**GOAL OF THE EXERCISE:** Make an exact copy of the lines below.

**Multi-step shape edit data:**
====
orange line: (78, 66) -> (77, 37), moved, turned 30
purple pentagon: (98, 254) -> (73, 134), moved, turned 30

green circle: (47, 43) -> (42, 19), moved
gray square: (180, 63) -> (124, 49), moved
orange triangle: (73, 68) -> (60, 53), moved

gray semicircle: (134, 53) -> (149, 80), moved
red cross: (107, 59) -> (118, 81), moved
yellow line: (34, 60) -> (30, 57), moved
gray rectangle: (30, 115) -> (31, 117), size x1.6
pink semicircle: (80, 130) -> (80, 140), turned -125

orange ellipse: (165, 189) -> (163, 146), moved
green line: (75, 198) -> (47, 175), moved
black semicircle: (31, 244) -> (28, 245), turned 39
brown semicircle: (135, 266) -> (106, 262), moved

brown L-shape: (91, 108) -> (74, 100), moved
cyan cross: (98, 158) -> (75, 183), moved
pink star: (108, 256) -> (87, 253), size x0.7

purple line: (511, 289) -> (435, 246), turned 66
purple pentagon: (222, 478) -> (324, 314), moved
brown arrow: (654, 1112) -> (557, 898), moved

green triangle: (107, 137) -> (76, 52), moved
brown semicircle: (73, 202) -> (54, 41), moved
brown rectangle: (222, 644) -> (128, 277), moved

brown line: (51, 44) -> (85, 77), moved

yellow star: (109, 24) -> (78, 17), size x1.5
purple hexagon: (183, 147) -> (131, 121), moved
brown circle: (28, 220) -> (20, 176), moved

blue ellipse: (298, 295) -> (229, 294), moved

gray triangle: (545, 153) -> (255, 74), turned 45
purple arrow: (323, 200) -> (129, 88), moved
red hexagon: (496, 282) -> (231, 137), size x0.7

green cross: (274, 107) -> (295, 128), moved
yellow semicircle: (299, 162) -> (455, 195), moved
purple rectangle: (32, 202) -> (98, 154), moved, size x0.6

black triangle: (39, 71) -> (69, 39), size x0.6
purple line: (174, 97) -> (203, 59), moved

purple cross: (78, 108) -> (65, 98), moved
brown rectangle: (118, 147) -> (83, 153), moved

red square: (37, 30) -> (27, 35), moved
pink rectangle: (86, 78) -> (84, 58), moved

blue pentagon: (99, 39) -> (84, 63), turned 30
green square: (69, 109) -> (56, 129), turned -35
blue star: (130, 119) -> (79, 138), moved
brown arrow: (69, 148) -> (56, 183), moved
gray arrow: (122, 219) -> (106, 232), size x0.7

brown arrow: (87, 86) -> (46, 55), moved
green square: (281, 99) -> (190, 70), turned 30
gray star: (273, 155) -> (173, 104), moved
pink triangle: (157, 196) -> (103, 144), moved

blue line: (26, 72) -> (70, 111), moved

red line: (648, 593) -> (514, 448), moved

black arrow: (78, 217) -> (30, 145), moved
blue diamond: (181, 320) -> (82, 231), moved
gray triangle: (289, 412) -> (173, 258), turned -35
====
**TASK RESULT:**
orange line: (78, 66) -> (77, 37), moved, turned 30
purple pentagon: (98, 254) -> (73, 134), moved, turned 30

green circle: (47, 43) -> (42, 19), moved
gray square: (180, 63) -> (124, 49), moved
orange triangle: (73, 68) -> (60, 53), moved

gray semicircle: (134, 53) -> (149, 80), moved
red cross: (107, 59) -> (118, 81), moved
yellow line: (34, 60) -> (30, 57), moved
gray rectangle: (30, 115) -> (31, 117), size x1.6
pink semicircle: (80, 130) -> (80, 140), turned -125

orange ellipse: (165, 189) -> (163, 146), moved
green line: (75, 198) -> (47, 175), moved
black semicircle: (31, 244) -> (28, 245), turned 39
brown semicircle: (135, 266) -> (106, 262), moved

brown L-shape: (91, 108) -> (74, 100), moved
cyan cross: (98, 158) -> (75, 183), moved
pink star: (108, 256) -> (87, 253), size x0.7

purple line: (511, 289) -> (435, 246), turned 66
purple pentagon: (222, 478) -> (324, 314), moved
brown arrow: (654, 1112) -> (557, 898), moved

green triangle: (107, 137) -> (76, 52), moved
brown semicircle: (73, 202) -> (54, 41), moved
brown rectangle: (222, 644) -> (128, 277), moved

brown line: (51, 44) -> (85, 77), moved

yellow star: (109, 24) -> (78, 17), size x1.5
purple hexagon: (183, 147) -> (131, 121), moved
brown circle: (28, 220) -> (20, 176), moved

blue ellipse: (298, 295) -> (229, 294), moved

gray triangle: (545, 153) -> (255, 74), turned 45
purple arrow: (323, 200) -> (129, 88), moved
red hexagon: (496, 282) -> (231, 137), size x0.7

green cross: (274, 107) -> (295, 128), moved
yellow semicircle: (299, 162) -> (455, 195), moved
purple rectangle: (32, 202) -> (98, 154), moved, size x0.6

black triangle: (39, 71) -> (69, 39), size x0.6
purple line: (174, 97) -> (203, 59), moved

purple cross: (78, 108) -> (65, 98), moved
brown rectangle: (118, 147) -> (83, 153), moved

red square: (37, 30) -> (27, 35), moved
pink rectangle: (86, 78) -> (84, 58), moved

blue pentagon: (99, 39) -> (84, 63), turned 30
green square: (69, 109) -> (56, 129), turned -35
blue star: (130, 119) -> (79, 138), moved
brown arrow: (69, 148) -> (56, 183), moved
gray arrow: (122, 219) -> (106, 232), size x0.7

brown arrow: (87, 86) -> (46, 55), moved
green square: (281, 99) -> (190, 70), turned 30
gray star: (273, 155) -> (173, 104), moved
pink triangle: (157, 196) -> (103, 144), moved

blue line: (26, 72) -> (70, 111), moved

red line: (648, 593) -> (514, 448), moved

black arrow: (78, 217) -> (30, 145), moved
blue diamond: (181, 320) -> (82, 231), moved
gray triangle: (289, 412) -> (173, 258), turned -35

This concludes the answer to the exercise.